• _Stored data_:
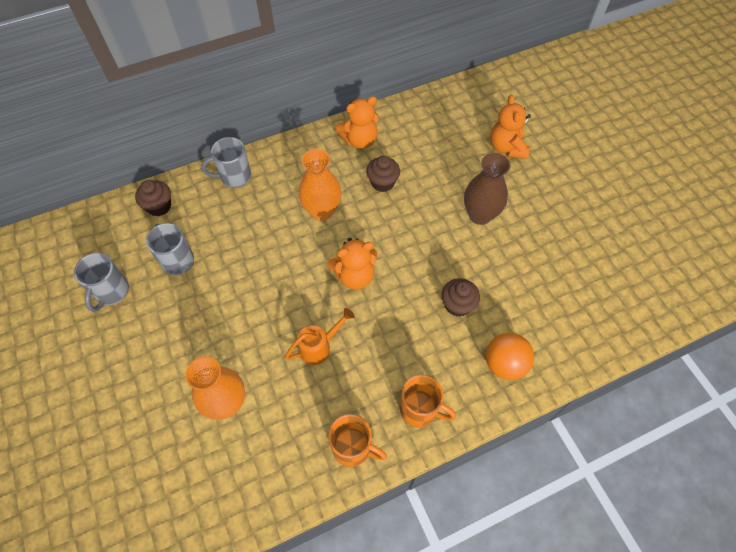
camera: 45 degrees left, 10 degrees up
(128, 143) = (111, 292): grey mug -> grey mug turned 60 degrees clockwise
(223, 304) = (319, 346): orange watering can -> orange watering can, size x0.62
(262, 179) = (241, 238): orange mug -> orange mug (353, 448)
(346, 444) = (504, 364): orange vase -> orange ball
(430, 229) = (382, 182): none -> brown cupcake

• _Action item_: Exactly as they appear above, write out all the entries, but not the images.

• _Answer below_:
camera: 45 degrees left, 10 degrees up
(128, 143) = (111, 292): grey mug -> grey mug turned 60 degrees clockwise
(223, 304) = (319, 346): orange watering can -> orange watering can, size x0.62
(262, 179) = (241, 238): orange mug -> orange mug (353, 448)
(346, 444) = (504, 364): orange vase -> orange ball
(430, 229) = (382, 182): none -> brown cupcake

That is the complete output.